OBJECTIVE →
Pick out each line below that contains the string "kern", treating uppercase and lowercase as different.

——

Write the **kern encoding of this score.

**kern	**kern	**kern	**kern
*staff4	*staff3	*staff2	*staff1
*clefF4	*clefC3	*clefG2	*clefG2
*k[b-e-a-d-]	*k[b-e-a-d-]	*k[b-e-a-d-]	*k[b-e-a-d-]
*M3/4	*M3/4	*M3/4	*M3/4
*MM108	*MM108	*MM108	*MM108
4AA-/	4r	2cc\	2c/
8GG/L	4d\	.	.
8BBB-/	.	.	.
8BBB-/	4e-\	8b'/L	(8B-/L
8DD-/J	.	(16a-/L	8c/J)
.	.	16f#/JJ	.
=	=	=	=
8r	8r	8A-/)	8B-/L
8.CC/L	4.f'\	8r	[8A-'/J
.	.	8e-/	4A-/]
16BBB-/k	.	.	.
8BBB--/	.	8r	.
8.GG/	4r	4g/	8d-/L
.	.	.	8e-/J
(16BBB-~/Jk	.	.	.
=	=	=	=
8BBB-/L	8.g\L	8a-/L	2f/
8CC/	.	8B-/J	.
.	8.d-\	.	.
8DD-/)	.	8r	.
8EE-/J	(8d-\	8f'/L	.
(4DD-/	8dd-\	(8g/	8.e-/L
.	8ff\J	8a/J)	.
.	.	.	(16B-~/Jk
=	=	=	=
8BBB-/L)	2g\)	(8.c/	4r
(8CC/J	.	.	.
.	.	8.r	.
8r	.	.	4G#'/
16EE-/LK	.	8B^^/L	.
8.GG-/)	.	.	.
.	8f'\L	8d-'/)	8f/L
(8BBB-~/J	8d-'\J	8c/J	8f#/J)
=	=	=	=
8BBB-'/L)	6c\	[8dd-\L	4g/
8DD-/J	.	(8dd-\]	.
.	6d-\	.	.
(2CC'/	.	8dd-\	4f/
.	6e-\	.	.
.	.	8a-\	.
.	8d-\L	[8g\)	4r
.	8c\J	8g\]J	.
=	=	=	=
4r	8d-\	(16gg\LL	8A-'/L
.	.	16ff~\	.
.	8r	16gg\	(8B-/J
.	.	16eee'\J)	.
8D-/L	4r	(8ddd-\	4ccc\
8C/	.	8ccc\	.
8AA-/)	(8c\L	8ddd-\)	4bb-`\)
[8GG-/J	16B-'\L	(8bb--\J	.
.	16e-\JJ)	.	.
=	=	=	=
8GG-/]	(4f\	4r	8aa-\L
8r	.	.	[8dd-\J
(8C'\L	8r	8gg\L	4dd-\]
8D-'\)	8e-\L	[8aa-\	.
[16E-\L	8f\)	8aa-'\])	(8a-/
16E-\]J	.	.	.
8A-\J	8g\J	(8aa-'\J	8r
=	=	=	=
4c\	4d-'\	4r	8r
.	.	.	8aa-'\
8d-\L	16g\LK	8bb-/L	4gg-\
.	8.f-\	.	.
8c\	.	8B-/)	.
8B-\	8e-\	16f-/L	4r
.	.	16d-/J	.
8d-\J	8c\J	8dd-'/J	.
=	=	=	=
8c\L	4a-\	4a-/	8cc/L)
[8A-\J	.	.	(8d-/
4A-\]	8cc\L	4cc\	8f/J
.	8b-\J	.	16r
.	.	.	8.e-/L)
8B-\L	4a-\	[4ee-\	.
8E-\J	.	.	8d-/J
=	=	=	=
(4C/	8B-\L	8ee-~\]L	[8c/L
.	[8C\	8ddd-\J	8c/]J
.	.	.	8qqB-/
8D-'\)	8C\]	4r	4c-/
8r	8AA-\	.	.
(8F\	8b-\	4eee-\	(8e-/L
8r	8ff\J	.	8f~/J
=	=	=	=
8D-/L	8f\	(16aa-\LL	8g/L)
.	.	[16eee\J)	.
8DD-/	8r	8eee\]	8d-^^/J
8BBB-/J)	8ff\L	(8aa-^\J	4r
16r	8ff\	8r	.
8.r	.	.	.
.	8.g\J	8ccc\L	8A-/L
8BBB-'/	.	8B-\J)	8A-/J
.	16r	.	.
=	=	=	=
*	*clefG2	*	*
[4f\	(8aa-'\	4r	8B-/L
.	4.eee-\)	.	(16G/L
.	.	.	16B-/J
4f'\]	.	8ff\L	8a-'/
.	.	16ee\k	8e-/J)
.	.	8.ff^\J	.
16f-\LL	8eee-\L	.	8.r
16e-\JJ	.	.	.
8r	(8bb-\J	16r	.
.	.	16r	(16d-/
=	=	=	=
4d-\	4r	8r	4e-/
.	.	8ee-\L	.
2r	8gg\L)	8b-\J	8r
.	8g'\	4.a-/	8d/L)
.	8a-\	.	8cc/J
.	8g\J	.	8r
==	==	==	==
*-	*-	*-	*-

——

TASK SOLUTION →
Write the **kern encoding of this score.
**kern	**kern	**kern	**kern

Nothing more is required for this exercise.